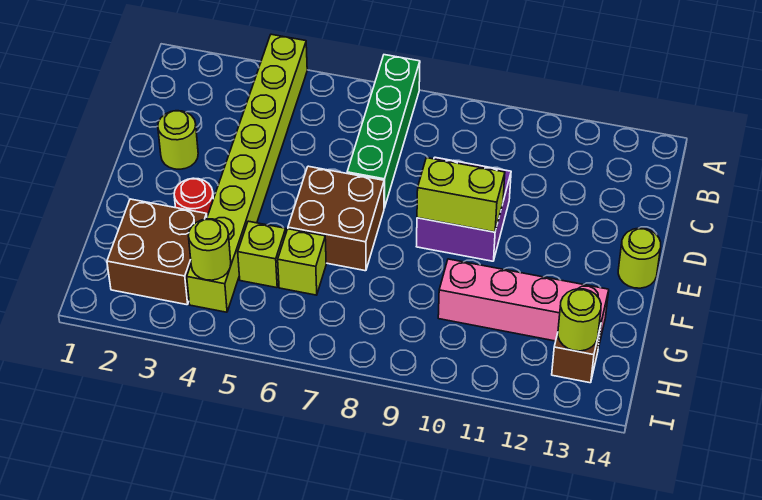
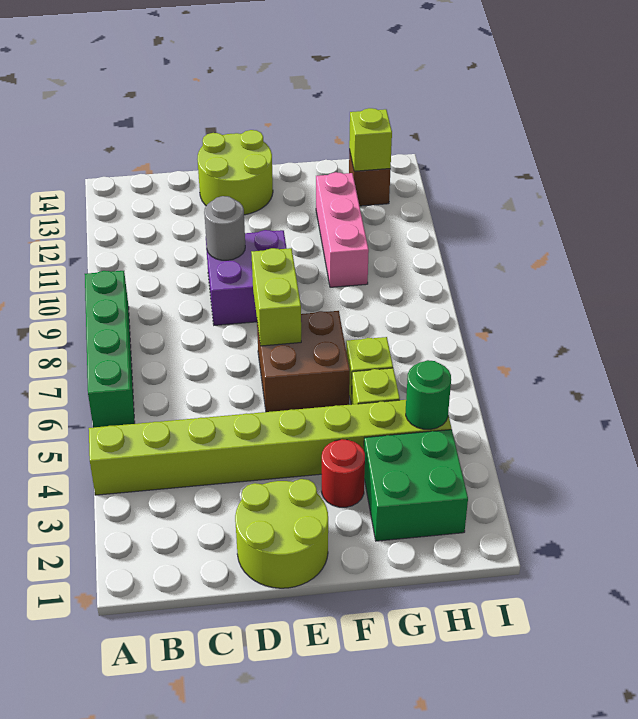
green 1x4 brick [347,55,420,208] -> green 1x4 brick turned to [85,271,135,427]
lime 1x1 round brick [158,111,198,169] -> lime 2x2 round brick [235,479,328,588]
none -> grey 1x1 round brick [204,196,245,260]
lime 1x2 brick [417,158,505,232] -> lime 1x2 brick moved to [251,248,301,346]
lime 1x1 round brick [618,228,661,288] -> lime 2x2 round brick [197,130,273,215]
brown 2x2 brick [107,199,207,305] -> green 2x2 brick [364,430,468,541]
pink 1x4 brick [438,259,609,348] -> pink 1x3 brick [316,172,369,287]
lime 1x1 round brick [188,219,231,280] -> green 1x1 round brick [406,360,451,429]
lime 1x1 round brick [558,289,601,351] -> lime 1x1 brick [349,108,392,171]

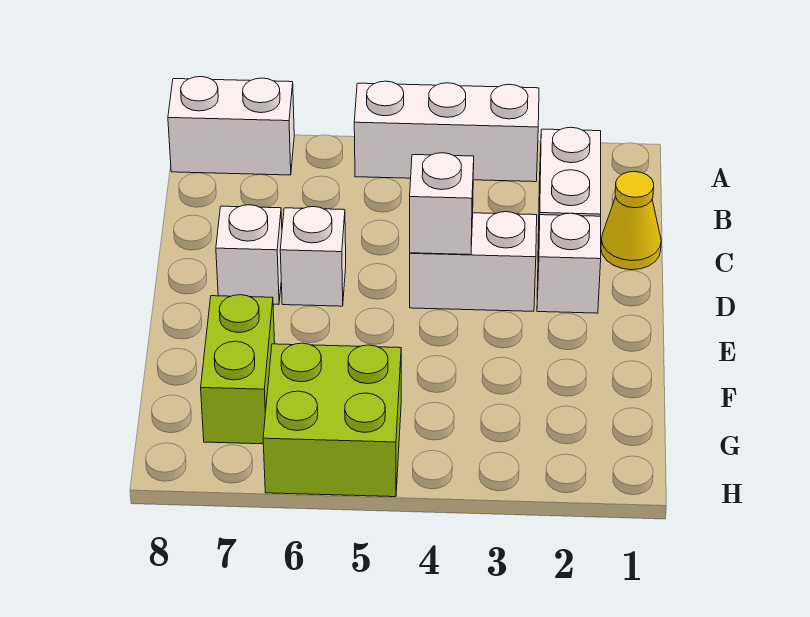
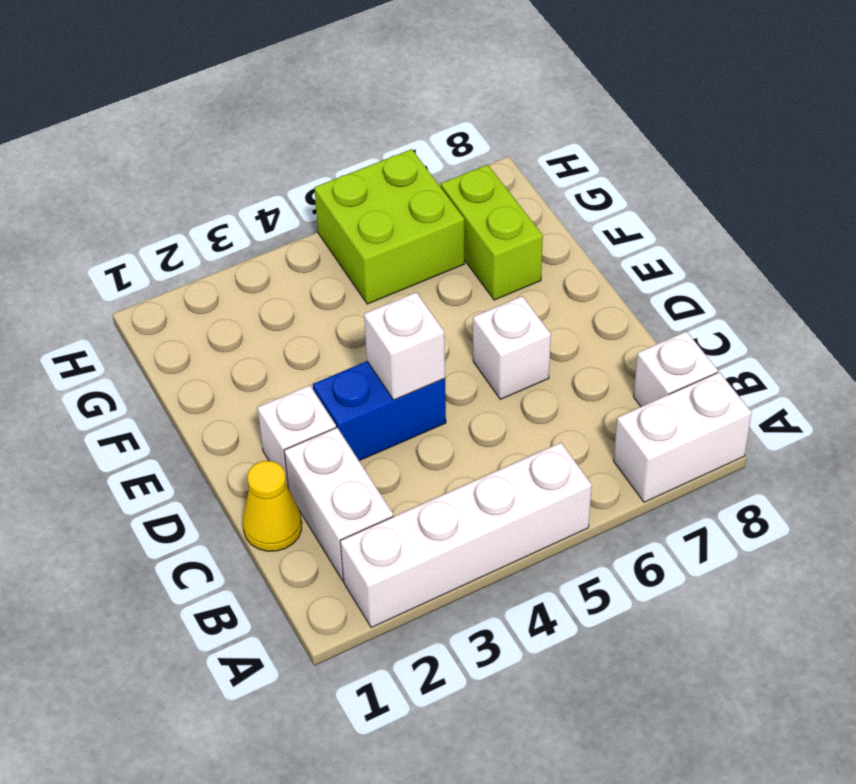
white 1x3 brick [354,81,539,182] -> white 1x4 brick [340,443,592,627]
white 1x2 brick [410,212,537,311] -> blue 1x2 brick [313,361,446,461]
white 1x1 brick [216,205,282,305] -> white 1x1 brick moved to [634,331,718,407]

-- -- --

TASK DETAILS
Please set down the data above exactly as given, leaving every picture out.

EXPECTED OUTPUT
green 1x4 brick [347,55,420,208] -> green 1x4 brick turned to [85,271,135,427]
lime 1x1 round brick [158,111,198,169] -> lime 2x2 round brick [235,479,328,588]
none -> grey 1x1 round brick [204,196,245,260]
lime 1x2 brick [417,158,505,232] -> lime 1x2 brick moved to [251,248,301,346]
lime 1x1 round brick [618,228,661,288] -> lime 2x2 round brick [197,130,273,215]
brown 2x2 brick [107,199,207,305] -> green 2x2 brick [364,430,468,541]
pink 1x4 brick [438,259,609,348] -> pink 1x3 brick [316,172,369,287]
lime 1x1 round brick [188,219,231,280] -> green 1x1 round brick [406,360,451,429]
lime 1x1 round brick [558,289,601,351] -> lime 1x1 brick [349,108,392,171]

white 1x3 brick [354,81,539,182] -> white 1x4 brick [340,443,592,627]
white 1x2 brick [410,212,537,311] -> blue 1x2 brick [313,361,446,461]
white 1x1 brick [216,205,282,305] -> white 1x1 brick moved to [634,331,718,407]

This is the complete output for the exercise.